Work item => Exactly as written, print every line of the listing below and omit its pictures.

Input for this task =>
= = = = =

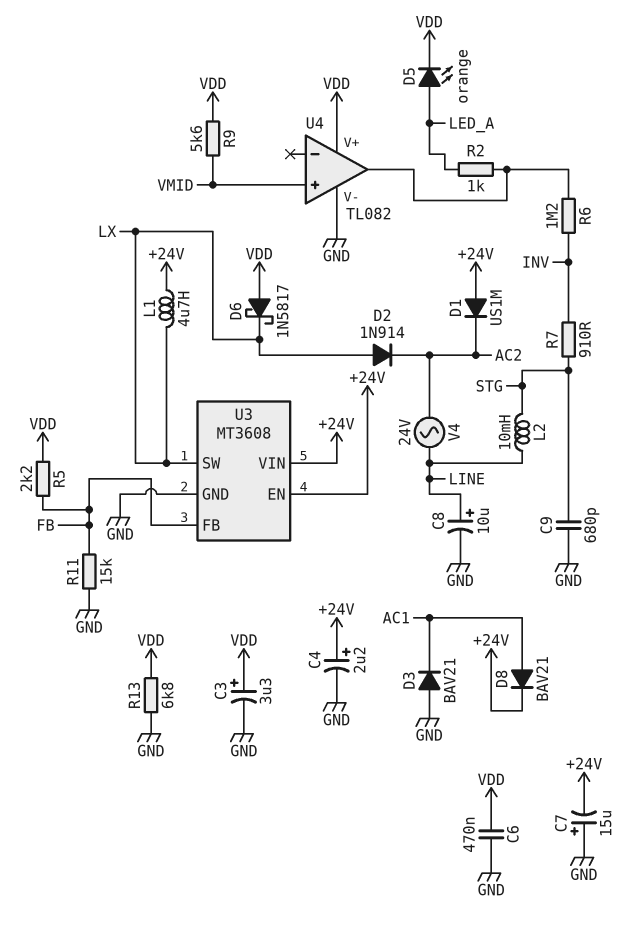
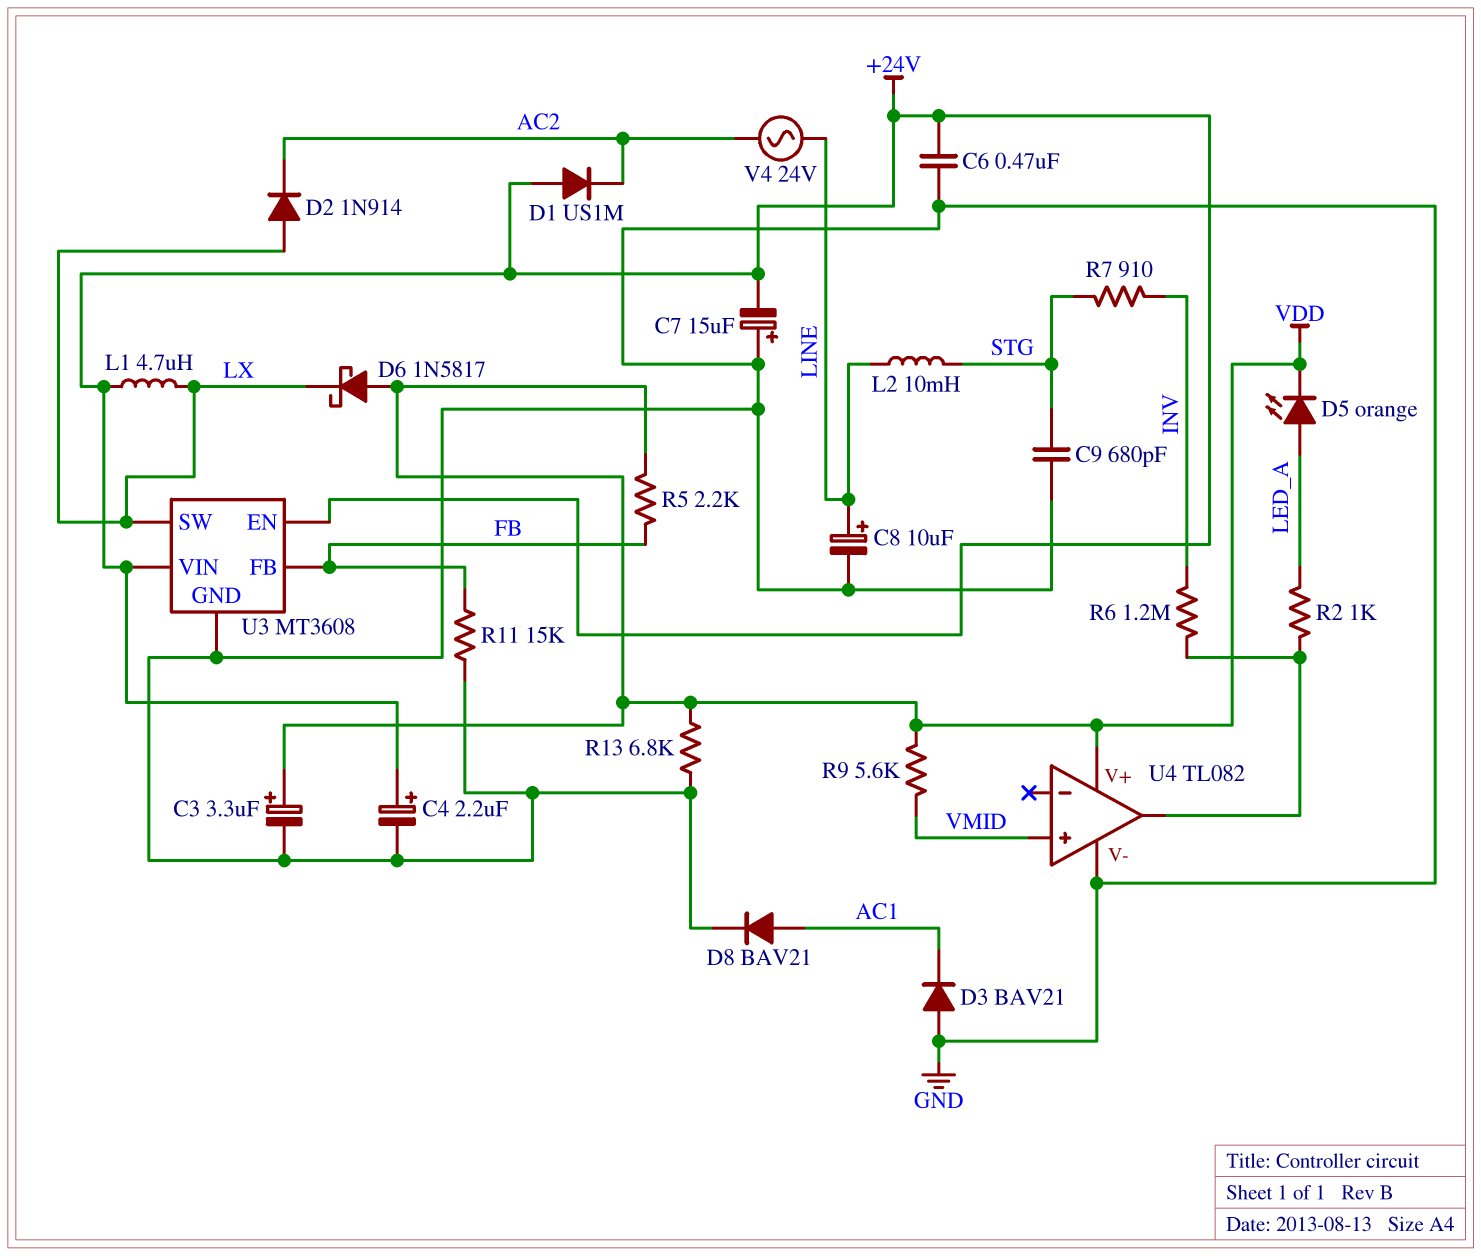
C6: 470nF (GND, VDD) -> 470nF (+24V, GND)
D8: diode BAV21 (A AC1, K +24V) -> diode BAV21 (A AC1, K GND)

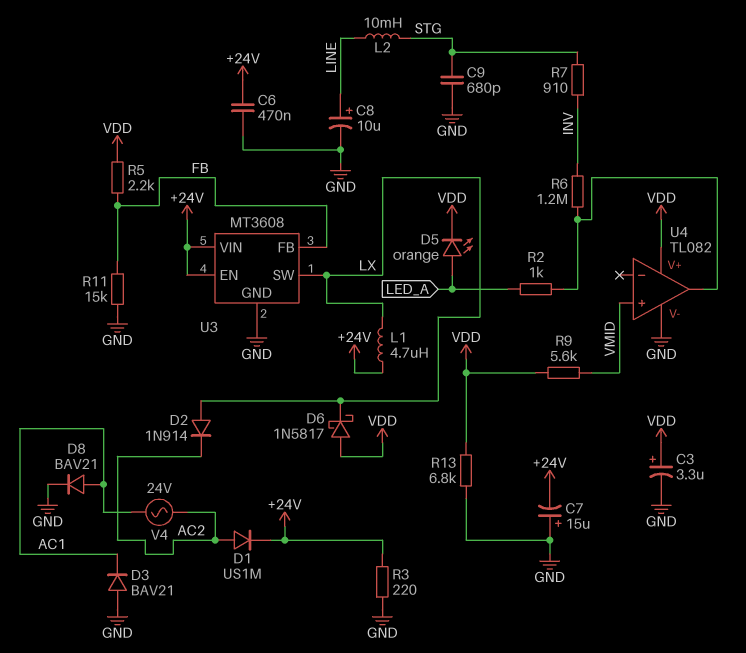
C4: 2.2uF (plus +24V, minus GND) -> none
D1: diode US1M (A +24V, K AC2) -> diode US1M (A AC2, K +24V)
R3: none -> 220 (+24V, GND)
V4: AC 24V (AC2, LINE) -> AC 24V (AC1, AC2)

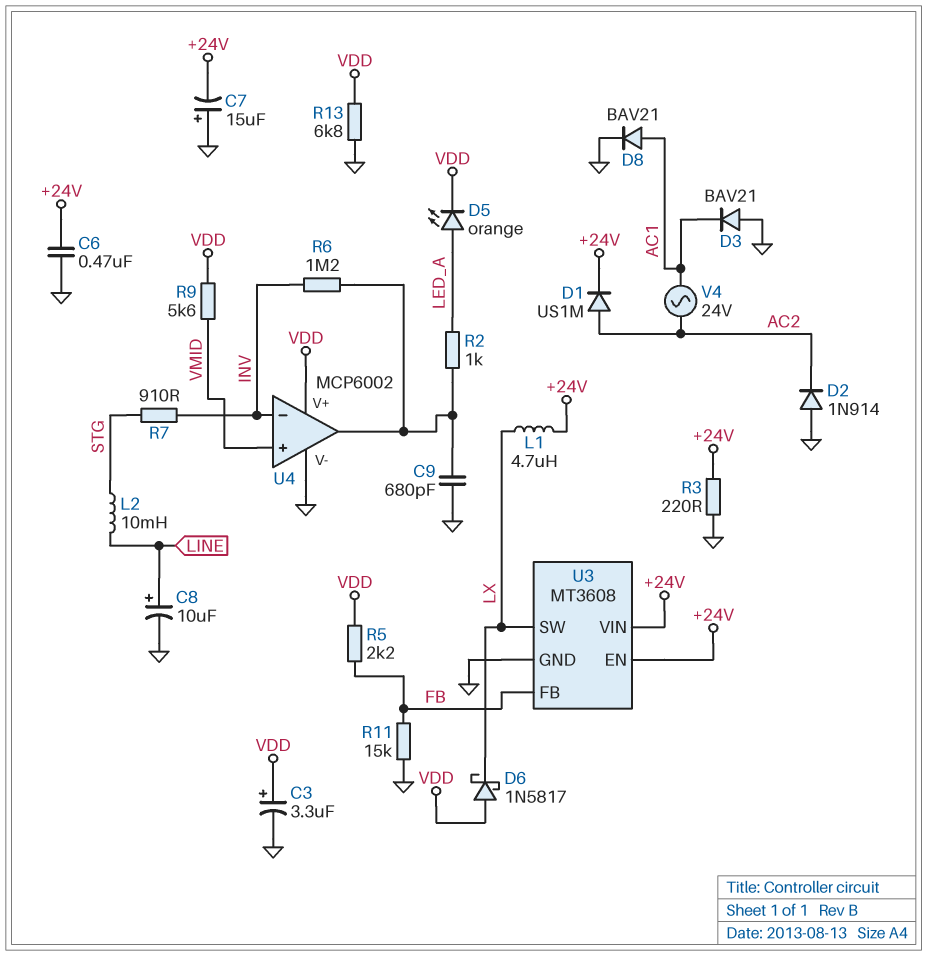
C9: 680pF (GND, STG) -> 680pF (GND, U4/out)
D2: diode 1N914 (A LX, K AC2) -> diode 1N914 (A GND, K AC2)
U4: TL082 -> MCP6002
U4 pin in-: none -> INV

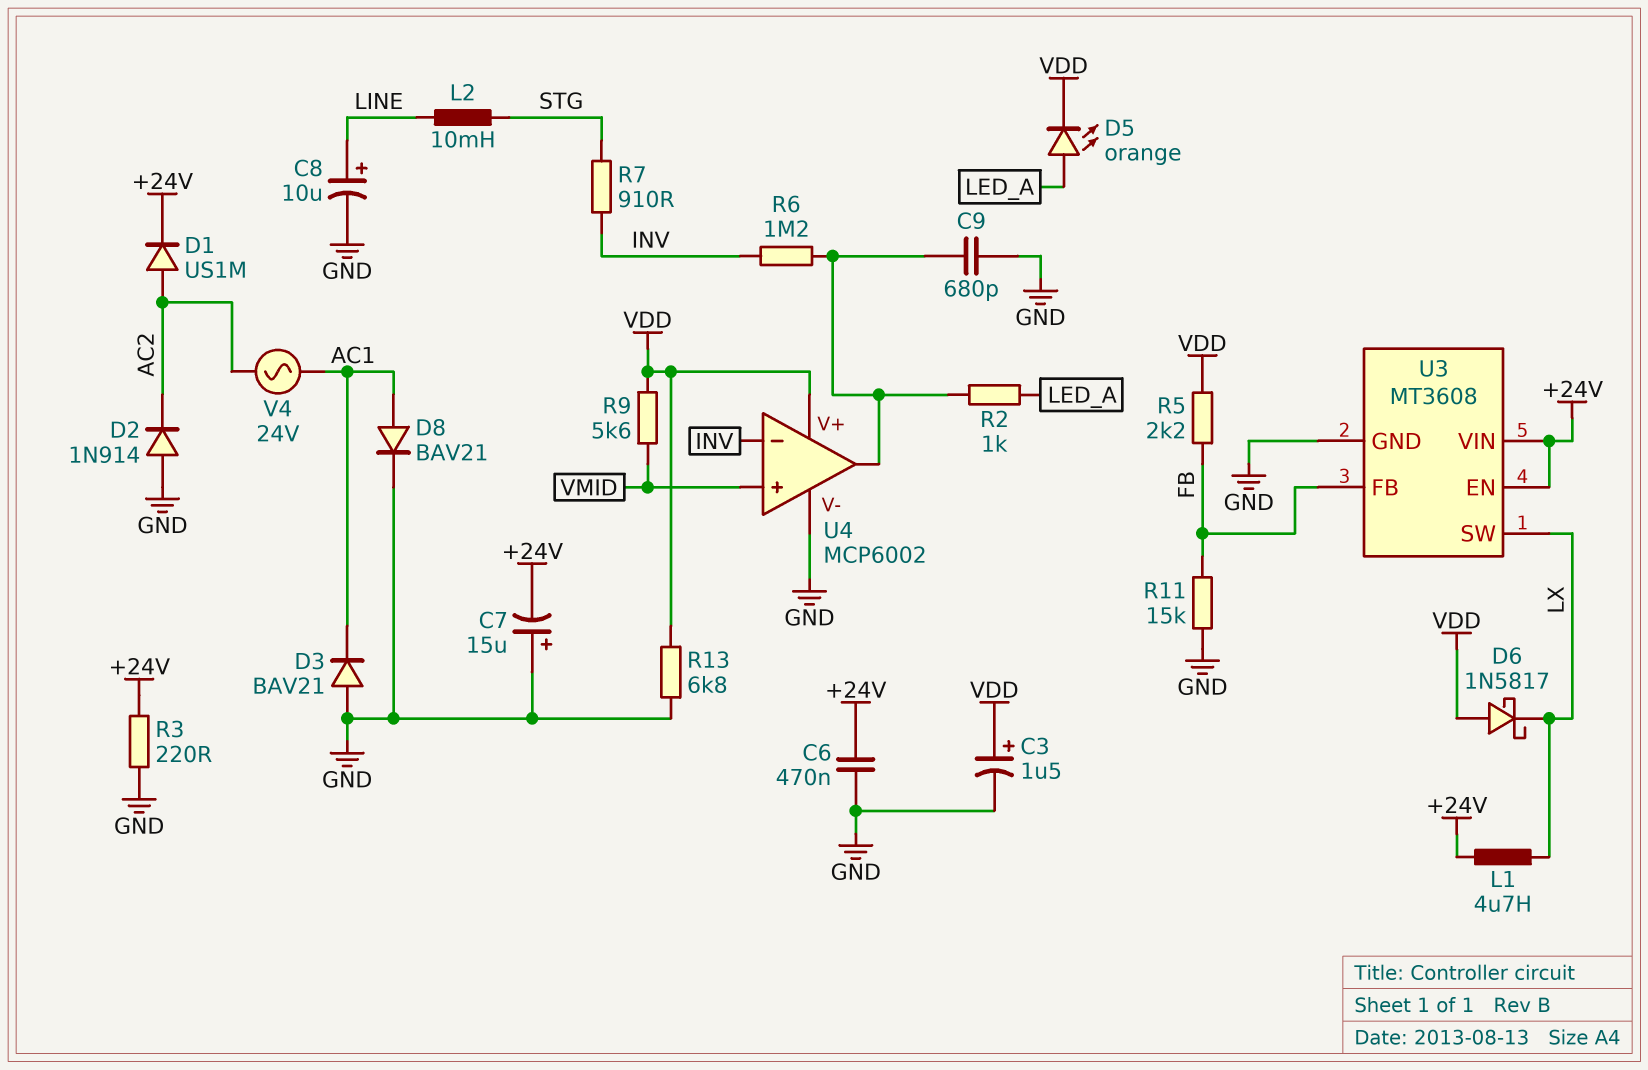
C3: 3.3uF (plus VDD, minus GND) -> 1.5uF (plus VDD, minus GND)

= = = = =

Response area =>
C6: 470nF (GND, VDD) -> 470nF (+24V, GND)
D8: diode BAV21 (A AC1, K +24V) -> diode BAV21 (A AC1, K GND)

C4: 2.2uF (plus +24V, minus GND) -> none
D1: diode US1M (A +24V, K AC2) -> diode US1M (A AC2, K +24V)
R3: none -> 220 (+24V, GND)
V4: AC 24V (AC2, LINE) -> AC 24V (AC1, AC2)

C9: 680pF (GND, STG) -> 680pF (GND, U4/out)
D2: diode 1N914 (A LX, K AC2) -> diode 1N914 (A GND, K AC2)
U4: TL082 -> MCP6002
U4 pin in-: none -> INV

C3: 3.3uF (plus VDD, minus GND) -> 1.5uF (plus VDD, minus GND)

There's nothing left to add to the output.